| EXERCISE DIRECTIONS |
The records below must be reproduced exactly, excluding any pictures.

(GIVEN RECORDS begins)

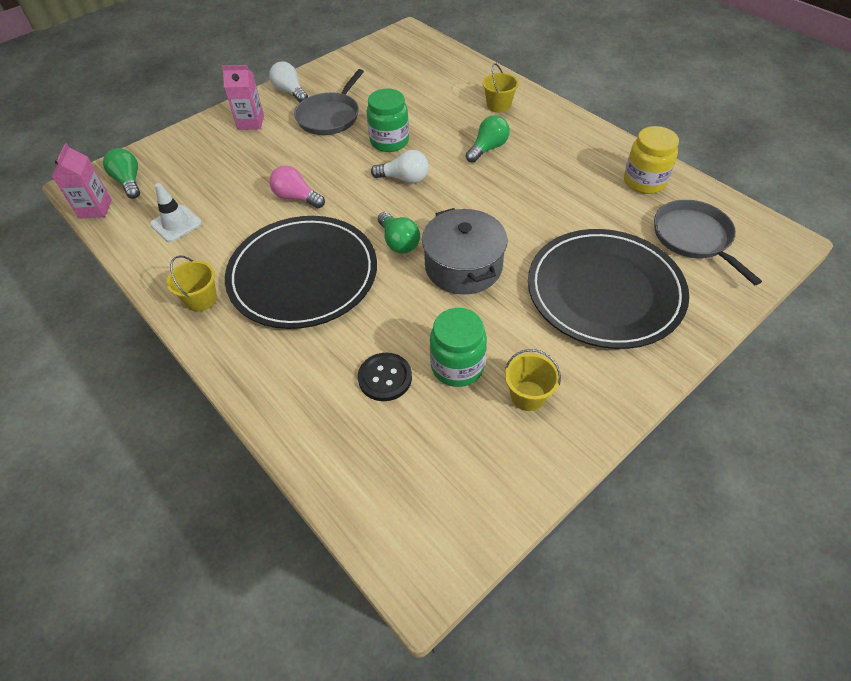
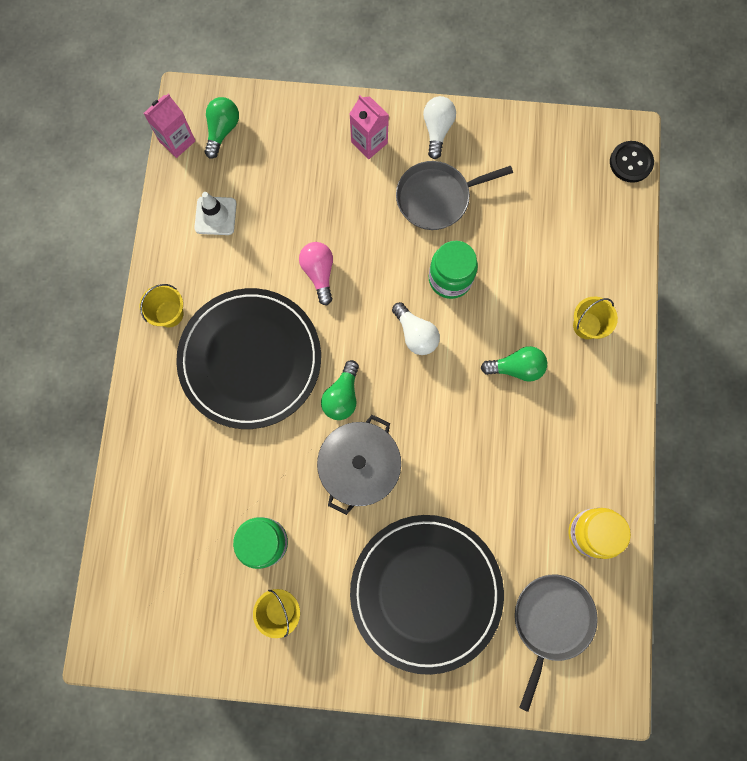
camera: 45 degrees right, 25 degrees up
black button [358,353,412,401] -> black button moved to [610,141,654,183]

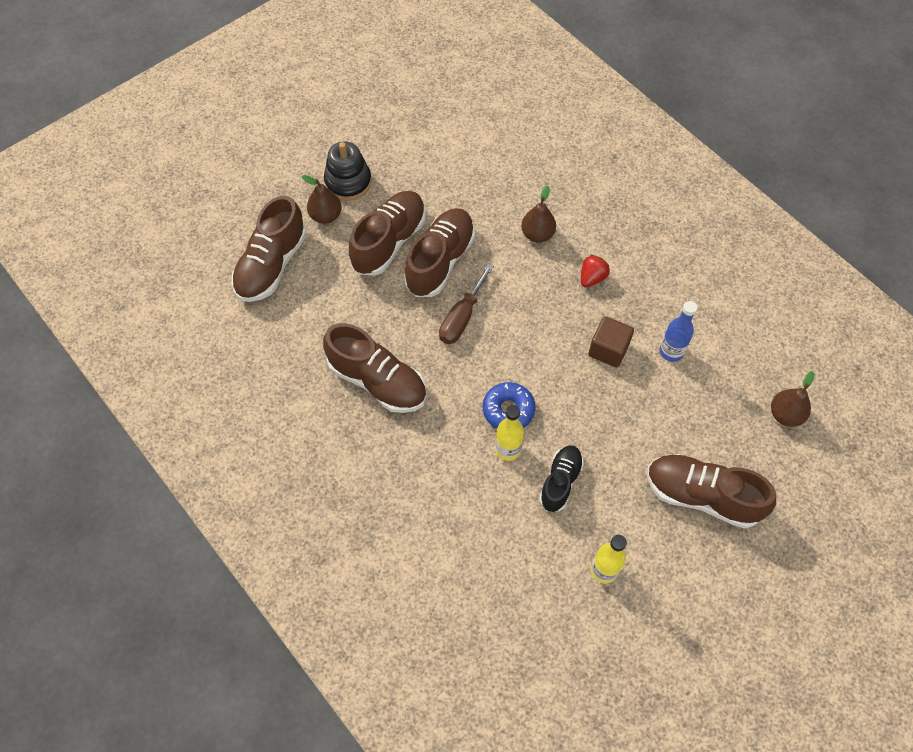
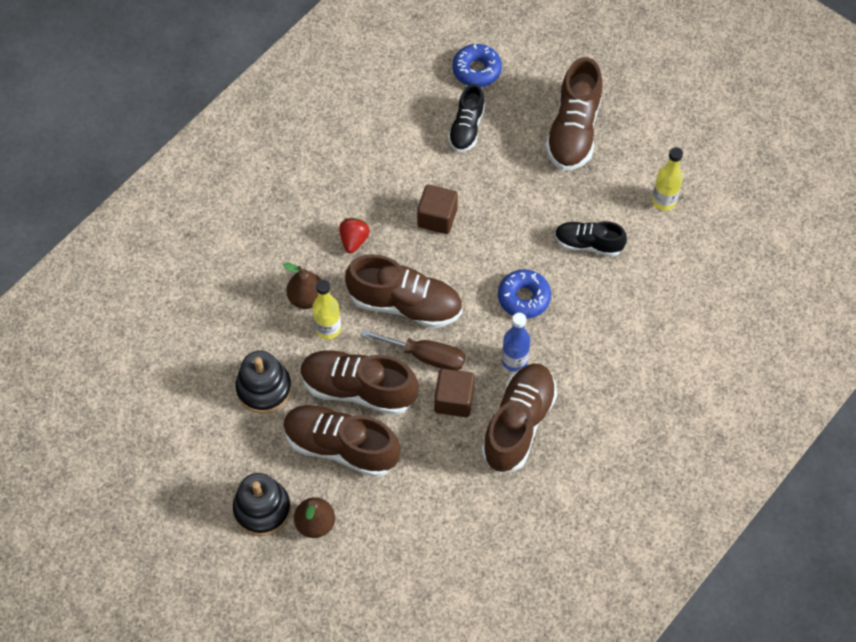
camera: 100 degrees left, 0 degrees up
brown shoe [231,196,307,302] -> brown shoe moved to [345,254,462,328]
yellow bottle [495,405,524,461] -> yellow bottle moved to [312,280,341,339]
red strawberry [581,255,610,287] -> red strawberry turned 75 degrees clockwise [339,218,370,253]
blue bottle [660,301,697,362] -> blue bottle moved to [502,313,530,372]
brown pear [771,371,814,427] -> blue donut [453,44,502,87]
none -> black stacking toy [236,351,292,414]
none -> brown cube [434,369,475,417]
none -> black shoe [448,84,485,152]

(GIVEN RECORDS ends)

| SOLUTION TO THE EXERCISE |
camera: 45 degrees right, 25 degrees up
black button [358,353,412,401] -> black button moved to [610,141,654,183]

camera: 100 degrees left, 0 degrees up
brown shoe [231,196,307,302] -> brown shoe moved to [345,254,462,328]
yellow bottle [495,405,524,461] -> yellow bottle moved to [312,280,341,339]
red strawberry [581,255,610,287] -> red strawberry turned 75 degrees clockwise [339,218,370,253]
blue bottle [660,301,697,362] -> blue bottle moved to [502,313,530,372]
brown pear [771,371,814,427] -> blue donut [453,44,502,87]
none -> black stacking toy [236,351,292,414]
none -> brown cube [434,369,475,417]
none -> black shoe [448,84,485,152]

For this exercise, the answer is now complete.